Repeat the listing exactly. Any picture in it should be left out of the copy.
(Input Opens)
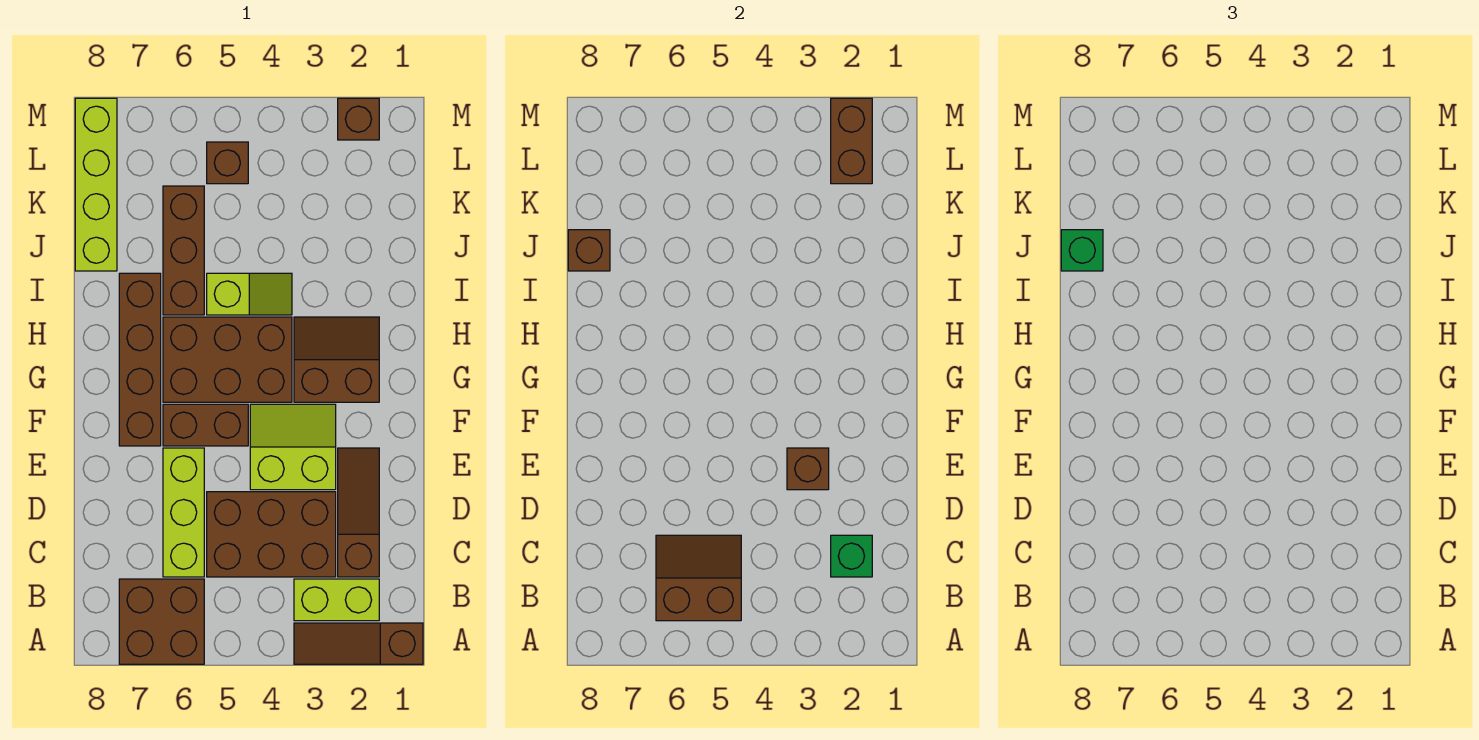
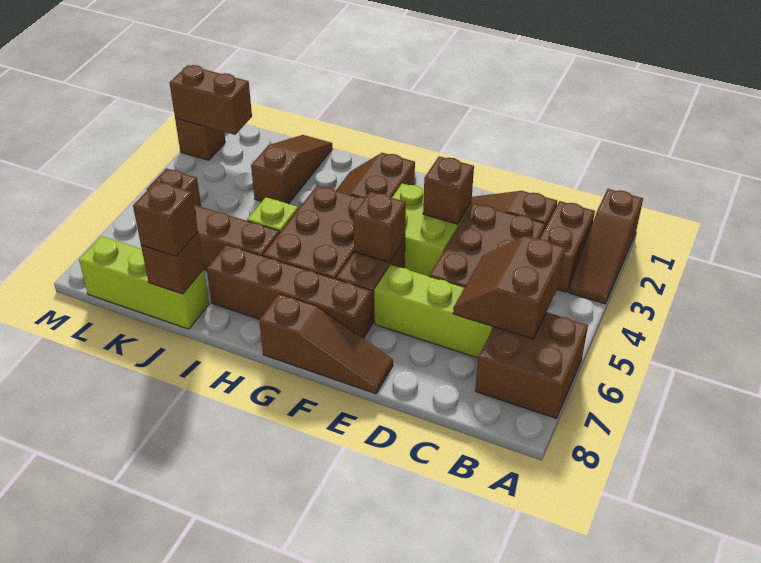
lime brick B2:B3 level 1 -> brown brick B2:B3 level 1
green brick C2 level 2 -> none
lime slope E3:F4 level 1 top E -> lime brick E3:F4 level 1
none -> brown slope E8:G8 level 1 top G
none -> brown brick F5 level 2
none -> brown slope J1:J3 level 1 top 3
lime brick J8:M8 level 1 -> lime brick J8:L8 level 1
green brick J8 level 3 -> brown brick J8 level 3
(Input Closes)
Task output:
lime brick B2:B3 level 1 -> brown brick B2:B3 level 1
green brick C2 level 2 -> none
lime slope E3:F4 level 1 top E -> lime brick E3:F4 level 1
none -> brown slope E8:G8 level 1 top G
none -> brown brick F5 level 2
none -> brown slope J1:J3 level 1 top 3
lime brick J8:M8 level 1 -> lime brick J8:L8 level 1
green brick J8 level 3 -> brown brick J8 level 3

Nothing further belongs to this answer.